● REQUIRED ACTION: Print the listing below exactly. Leave nothing out.

● SUPPLIED RECORDS:

_ _ _

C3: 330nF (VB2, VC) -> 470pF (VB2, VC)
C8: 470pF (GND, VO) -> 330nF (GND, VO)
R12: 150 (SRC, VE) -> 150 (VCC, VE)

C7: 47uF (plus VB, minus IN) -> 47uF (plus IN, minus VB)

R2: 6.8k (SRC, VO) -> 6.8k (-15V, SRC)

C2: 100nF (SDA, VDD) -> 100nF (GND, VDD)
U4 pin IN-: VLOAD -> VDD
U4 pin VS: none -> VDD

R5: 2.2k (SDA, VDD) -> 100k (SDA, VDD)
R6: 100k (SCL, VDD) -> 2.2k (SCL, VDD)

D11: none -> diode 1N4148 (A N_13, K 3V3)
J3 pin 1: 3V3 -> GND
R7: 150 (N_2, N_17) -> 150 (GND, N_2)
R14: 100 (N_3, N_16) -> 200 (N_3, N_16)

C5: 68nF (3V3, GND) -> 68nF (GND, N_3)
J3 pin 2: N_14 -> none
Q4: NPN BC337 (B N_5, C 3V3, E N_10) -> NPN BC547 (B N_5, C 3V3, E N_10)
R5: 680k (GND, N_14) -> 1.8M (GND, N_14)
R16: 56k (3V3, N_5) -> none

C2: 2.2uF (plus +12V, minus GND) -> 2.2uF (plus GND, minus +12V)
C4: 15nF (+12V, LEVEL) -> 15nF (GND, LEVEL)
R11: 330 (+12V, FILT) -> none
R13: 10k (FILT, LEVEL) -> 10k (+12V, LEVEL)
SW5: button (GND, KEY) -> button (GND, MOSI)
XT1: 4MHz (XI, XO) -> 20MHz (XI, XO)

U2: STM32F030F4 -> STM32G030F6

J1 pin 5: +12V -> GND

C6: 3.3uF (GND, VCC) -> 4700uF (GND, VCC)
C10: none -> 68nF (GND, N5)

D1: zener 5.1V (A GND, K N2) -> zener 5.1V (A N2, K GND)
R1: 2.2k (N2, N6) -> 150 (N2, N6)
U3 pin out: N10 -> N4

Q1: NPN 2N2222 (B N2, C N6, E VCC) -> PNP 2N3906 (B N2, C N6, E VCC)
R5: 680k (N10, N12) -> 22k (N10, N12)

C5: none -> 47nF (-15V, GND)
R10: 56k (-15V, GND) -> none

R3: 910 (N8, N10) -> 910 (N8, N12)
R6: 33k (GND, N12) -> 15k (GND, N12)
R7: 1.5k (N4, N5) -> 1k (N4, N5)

_ _ _

● RESPONSE:
C3: 330nF (VB2, VC) -> 470pF (VB2, VC)
C8: 470pF (GND, VO) -> 330nF (GND, VO)
R12: 150 (SRC, VE) -> 150 (VCC, VE)

C7: 47uF (plus VB, minus IN) -> 47uF (plus IN, minus VB)

R2: 6.8k (SRC, VO) -> 6.8k (-15V, SRC)

C2: 100nF (SDA, VDD) -> 100nF (GND, VDD)
U4 pin IN-: VLOAD -> VDD
U4 pin VS: none -> VDD

R5: 2.2k (SDA, VDD) -> 100k (SDA, VDD)
R6: 100k (SCL, VDD) -> 2.2k (SCL, VDD)

D11: none -> diode 1N4148 (A N_13, K 3V3)
J3 pin 1: 3V3 -> GND
R7: 150 (N_2, N_17) -> 150 (GND, N_2)
R14: 100 (N_3, N_16) -> 200 (N_3, N_16)

C5: 68nF (3V3, GND) -> 68nF (GND, N_3)
J3 pin 2: N_14 -> none
Q4: NPN BC337 (B N_5, C 3V3, E N_10) -> NPN BC547 (B N_5, C 3V3, E N_10)
R5: 680k (GND, N_14) -> 1.8M (GND, N_14)
R16: 56k (3V3, N_5) -> none

C2: 2.2uF (plus +12V, minus GND) -> 2.2uF (plus GND, minus +12V)
C4: 15nF (+12V, LEVEL) -> 15nF (GND, LEVEL)
R11: 330 (+12V, FILT) -> none
R13: 10k (FILT, LEVEL) -> 10k (+12V, LEVEL)
SW5: button (GND, KEY) -> button (GND, MOSI)
XT1: 4MHz (XI, XO) -> 20MHz (XI, XO)

U2: STM32F030F4 -> STM32G030F6

J1 pin 5: +12V -> GND

C6: 3.3uF (GND, VCC) -> 4700uF (GND, VCC)
C10: none -> 68nF (GND, N5)

D1: zener 5.1V (A GND, K N2) -> zener 5.1V (A N2, K GND)
R1: 2.2k (N2, N6) -> 150 (N2, N6)
U3 pin out: N10 -> N4

Q1: NPN 2N2222 (B N2, C N6, E VCC) -> PNP 2N3906 (B N2, C N6, E VCC)
R5: 680k (N10, N12) -> 22k (N10, N12)

C5: none -> 47nF (-15V, GND)
R10: 56k (-15V, GND) -> none

R3: 910 (N8, N10) -> 910 (N8, N12)
R6: 33k (GND, N12) -> 15k (GND, N12)
R7: 1.5k (N4, N5) -> 1k (N4, N5)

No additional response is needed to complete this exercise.